━━━ Data to process ━━━

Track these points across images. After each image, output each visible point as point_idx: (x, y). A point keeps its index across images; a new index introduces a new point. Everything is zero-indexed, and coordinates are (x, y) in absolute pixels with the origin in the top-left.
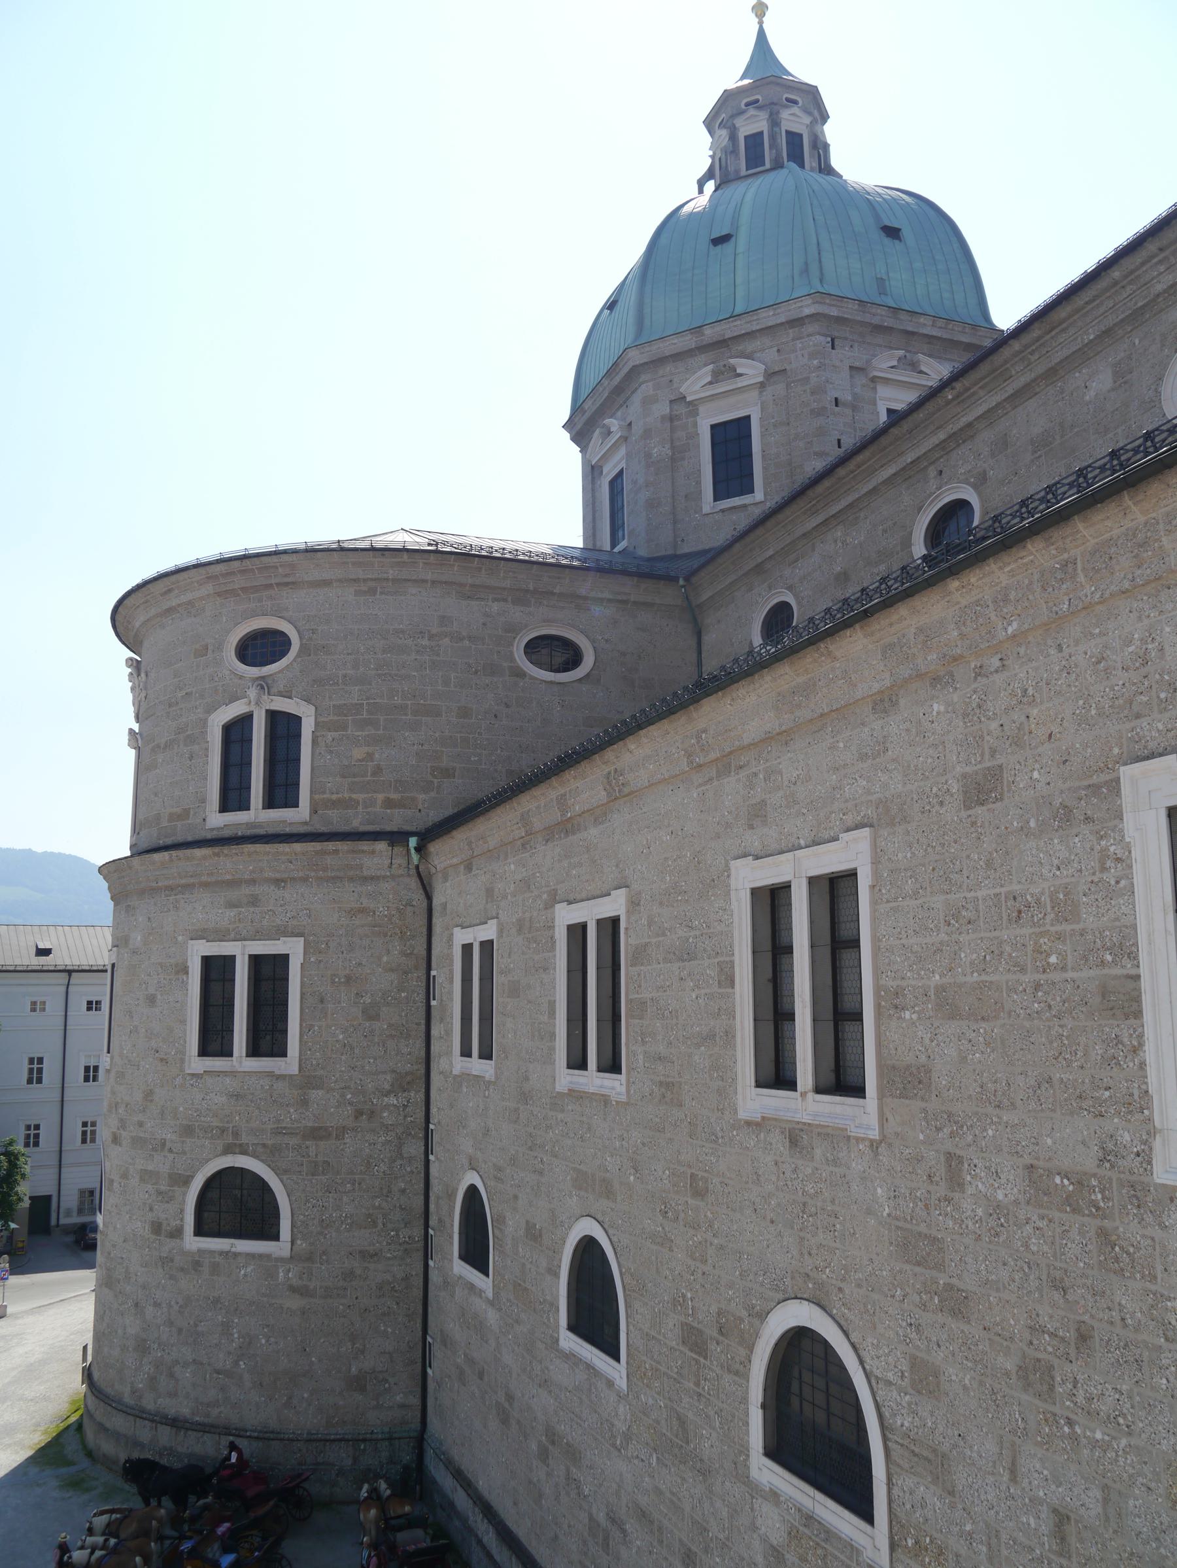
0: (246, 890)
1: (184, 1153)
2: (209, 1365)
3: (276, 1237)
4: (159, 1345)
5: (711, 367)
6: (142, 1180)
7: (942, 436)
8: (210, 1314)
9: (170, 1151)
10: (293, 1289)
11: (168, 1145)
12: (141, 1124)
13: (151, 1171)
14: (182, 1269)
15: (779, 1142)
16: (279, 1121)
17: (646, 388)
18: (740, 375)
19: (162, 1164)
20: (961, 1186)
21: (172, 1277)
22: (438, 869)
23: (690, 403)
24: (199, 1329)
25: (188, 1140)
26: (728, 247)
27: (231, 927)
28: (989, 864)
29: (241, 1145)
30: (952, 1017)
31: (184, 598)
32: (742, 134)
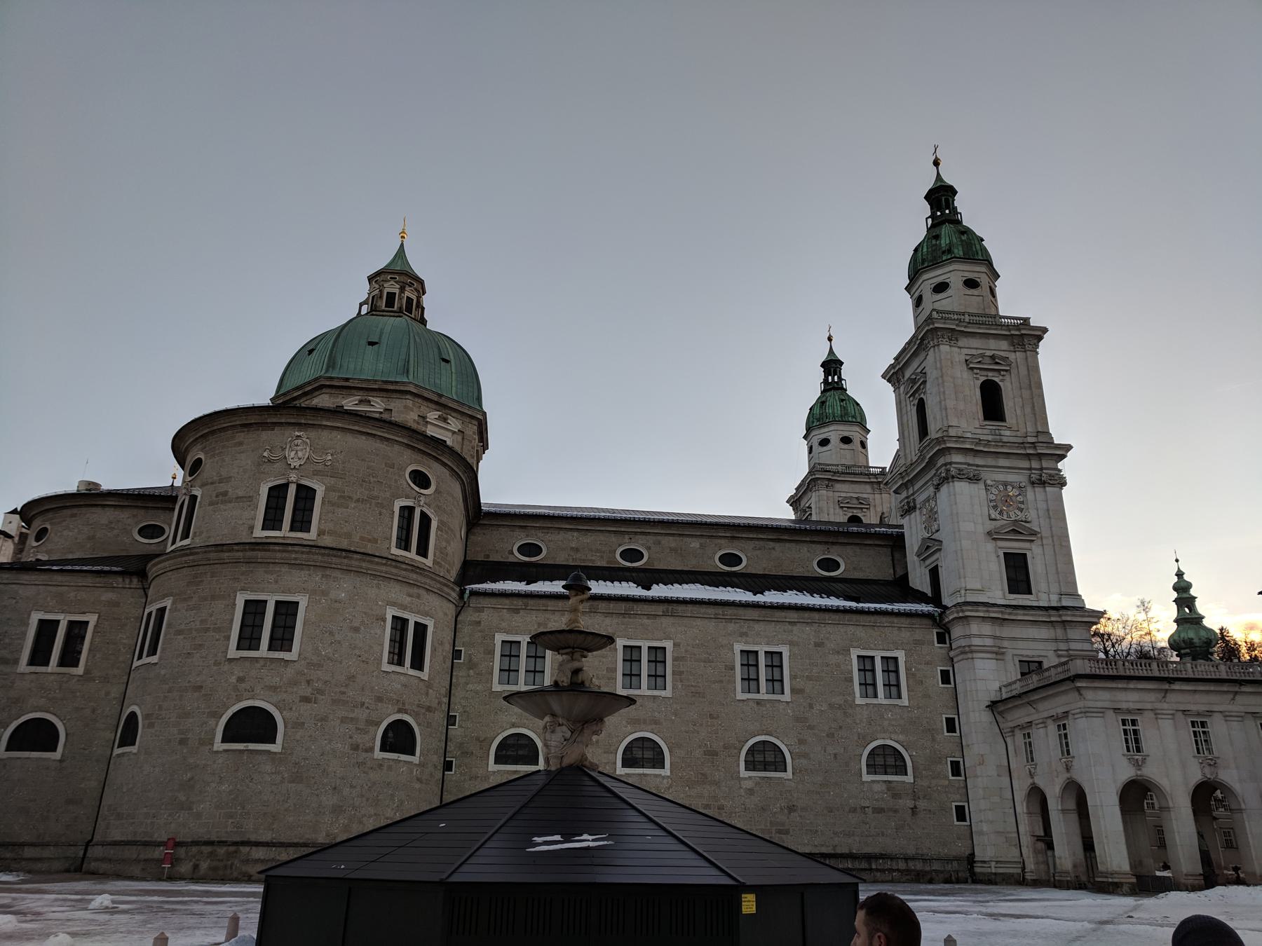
0: (416, 590)
1: (377, 710)
2: (383, 815)
3: (413, 754)
4: (353, 808)
5: (441, 413)
6: (342, 722)
7: (639, 530)
8: (385, 790)
9: (368, 708)
10: (418, 779)
11: (366, 705)
12: (344, 693)
13: (351, 718)
14: (372, 768)
15: (751, 703)
16: (419, 701)
17: (410, 403)
18: (448, 423)
19: (361, 714)
20: (813, 708)
21: (364, 773)
22: (471, 605)
23: (427, 422)
24: (379, 798)
25: (379, 704)
26: (448, 366)
27: (409, 605)
28: (821, 657)
29: (405, 709)
30: (810, 680)
31: (386, 435)
32: (407, 294)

━━━

Problem description: Rewrite the listing above, substituting "upper-left corner" for "top-left" and keeping everything else unchanged. Leave the pictures out.

Exercise solution:
Track these points across images. After each image, output each visible point as point_idx: (x, y). A point keeps its index across images; a new index introduces a new point. Everything is zero-indexed, and coordinates are (x, y) in absolute pixels with the origin in the upper-left corner.
0: (246, 890)
1: (184, 1153)
2: (209, 1365)
3: (276, 1237)
4: (159, 1345)
5: (711, 367)
6: (142, 1180)
7: (942, 436)
8: (210, 1314)
9: (170, 1151)
10: (293, 1289)
11: (168, 1145)
12: (141, 1124)
13: (151, 1171)
14: (182, 1269)
15: (779, 1142)
16: (279, 1121)
17: (646, 388)
18: (740, 375)
19: (162, 1164)
20: (961, 1186)
21: (172, 1277)
22: (438, 869)
23: (690, 403)
24: (199, 1329)
25: (188, 1140)
26: (728, 247)
27: (231, 927)
28: (989, 864)
29: (241, 1145)
30: (952, 1017)
31: (184, 598)
32: (742, 134)
0: (416, 590)
1: (377, 710)
2: (383, 815)
3: (413, 754)
4: (353, 808)
5: (441, 413)
6: (342, 722)
7: (639, 530)
8: (385, 790)
9: (368, 708)
10: (418, 779)
11: (366, 705)
12: (344, 693)
13: (351, 718)
14: (372, 768)
15: (751, 703)
16: (419, 701)
17: (410, 403)
18: (448, 423)
19: (361, 714)
20: (813, 708)
21: (364, 773)
22: (471, 605)
23: (427, 422)
24: (379, 798)
25: (379, 704)
26: (448, 366)
27: (409, 605)
28: (821, 657)
29: (405, 709)
30: (810, 680)
31: (386, 435)
32: (407, 294)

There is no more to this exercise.